What the task asks -
Look through the data below for the line with "brown calculator: 0 -> 2", and transcribe it exactly together with each line after it up to and including the line with "red calculator: 4 -> 5". Give nothing else.

Input data -
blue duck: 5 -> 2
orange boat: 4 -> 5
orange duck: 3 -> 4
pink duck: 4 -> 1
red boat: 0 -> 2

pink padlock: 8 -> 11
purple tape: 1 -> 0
==
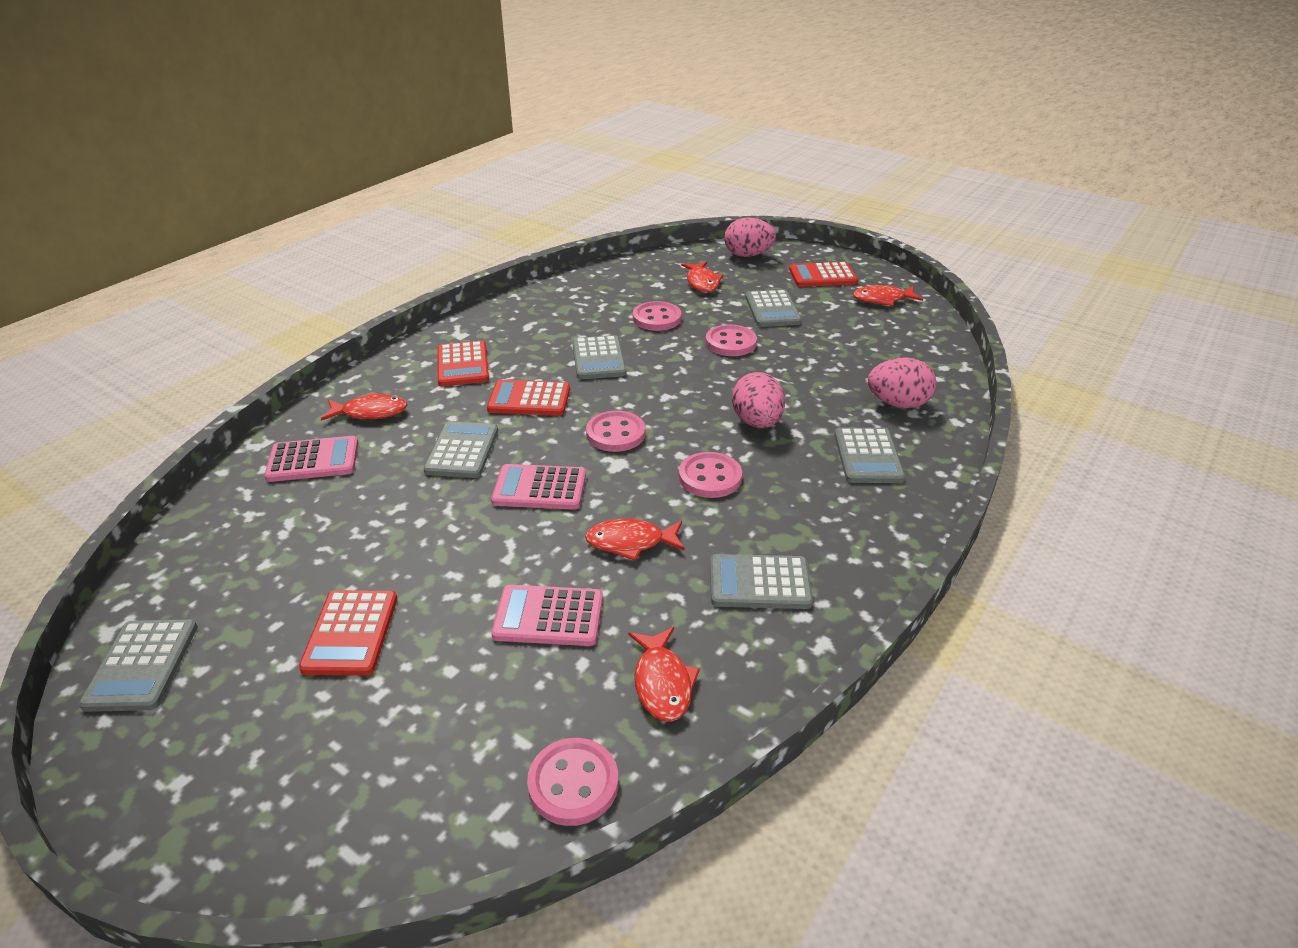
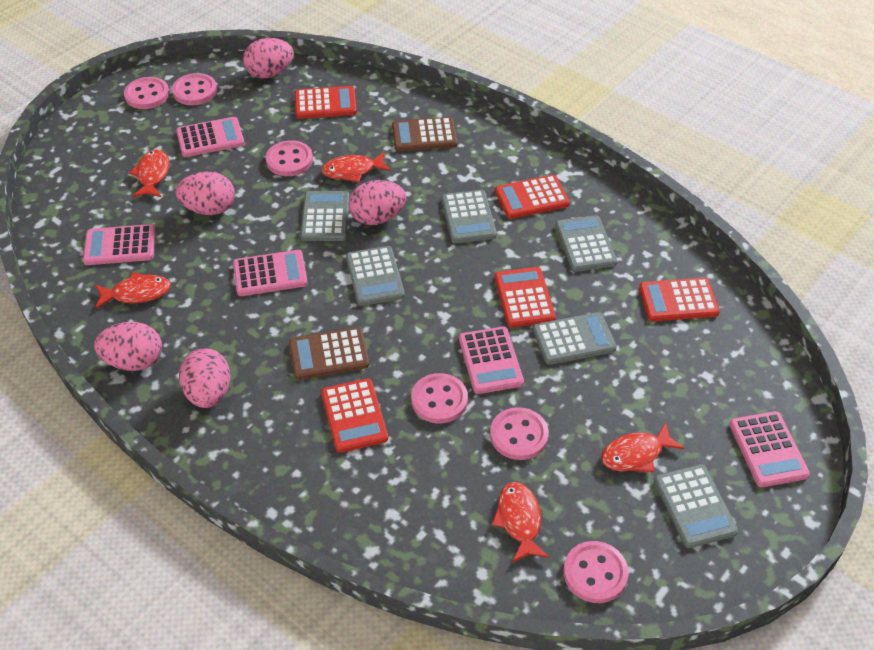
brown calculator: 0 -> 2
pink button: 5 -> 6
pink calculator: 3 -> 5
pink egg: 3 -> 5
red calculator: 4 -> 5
==
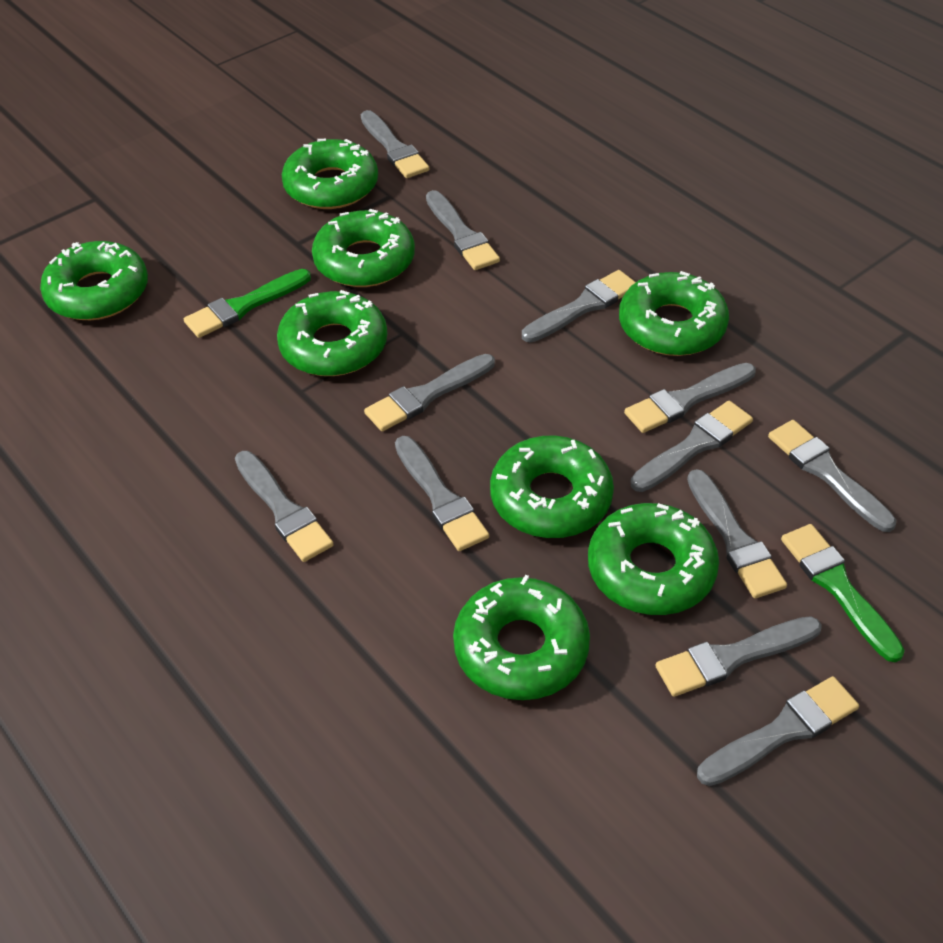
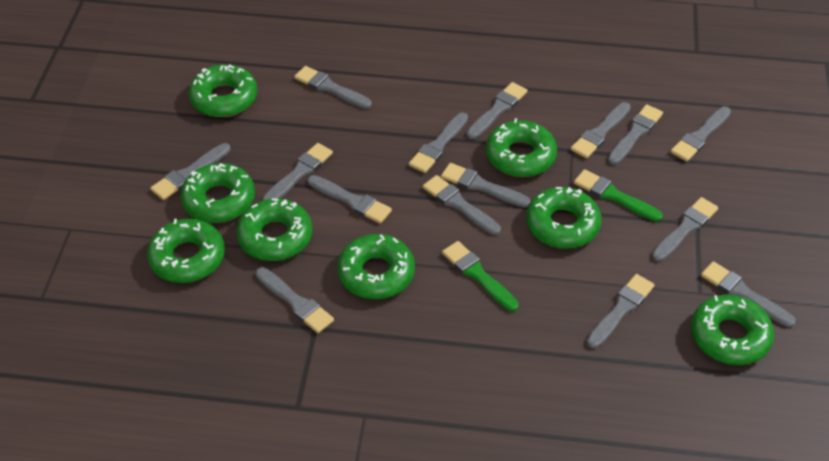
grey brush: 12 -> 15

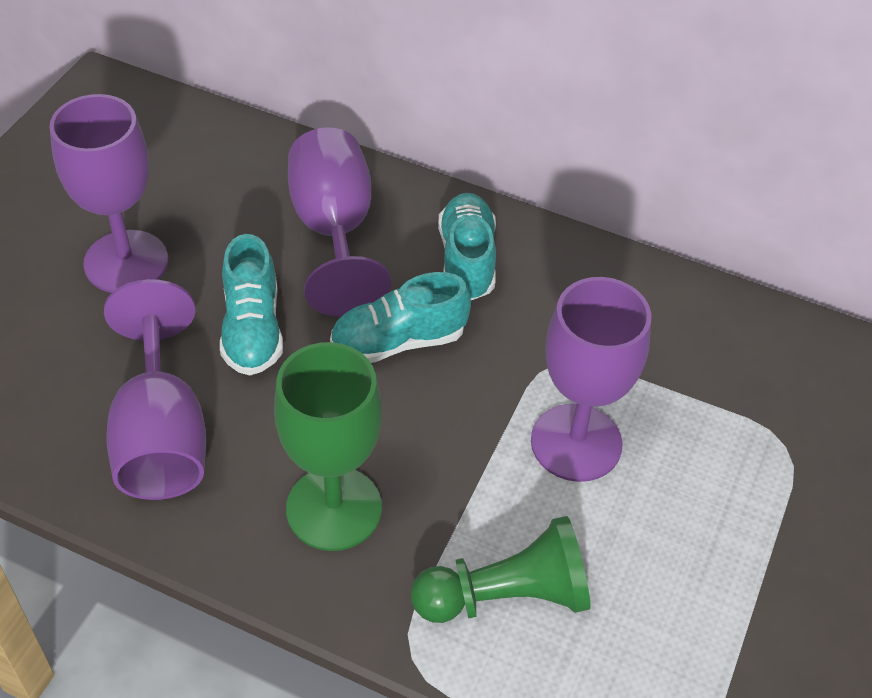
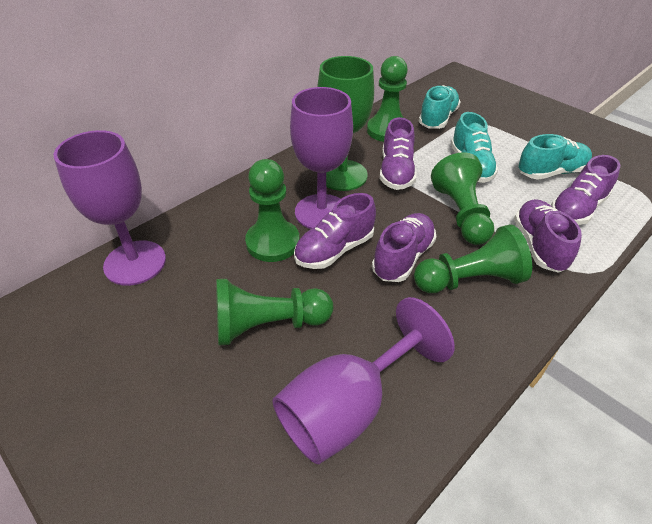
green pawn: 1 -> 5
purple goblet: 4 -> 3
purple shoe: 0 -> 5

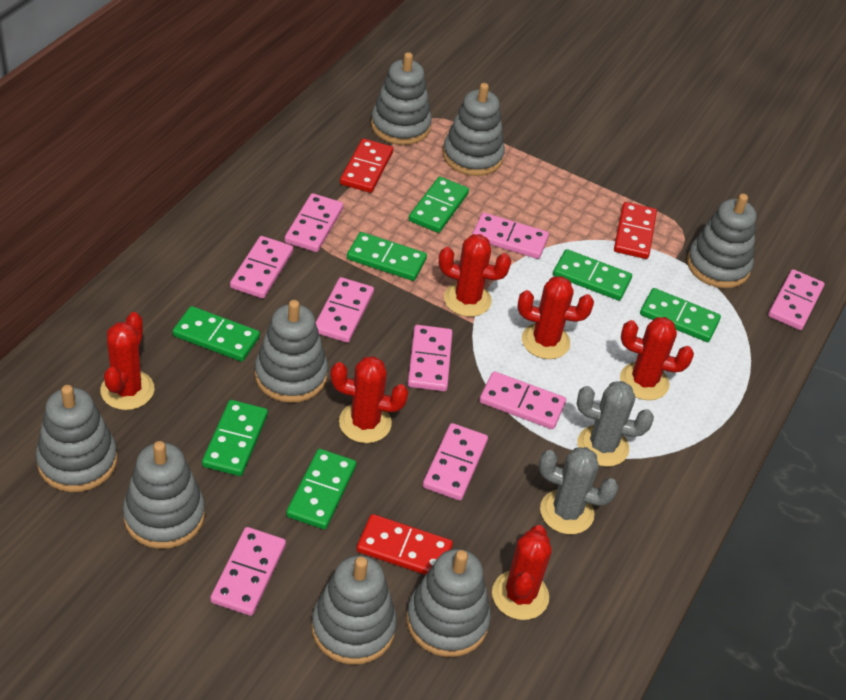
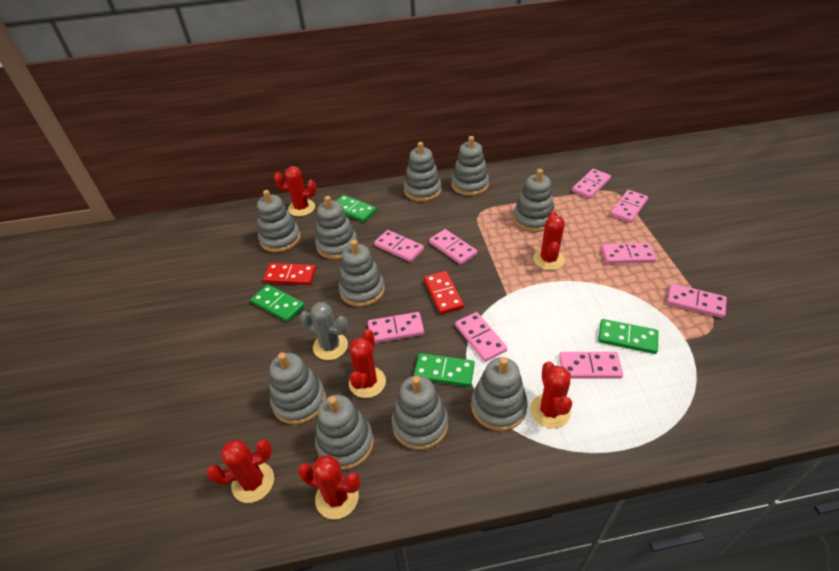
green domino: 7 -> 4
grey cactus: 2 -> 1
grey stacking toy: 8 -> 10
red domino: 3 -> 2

Answer to this exercise -
brown calculator: 0 -> 2
pink button: 5 -> 6
pink calculator: 3 -> 5
pink egg: 3 -> 5
red calculator: 4 -> 5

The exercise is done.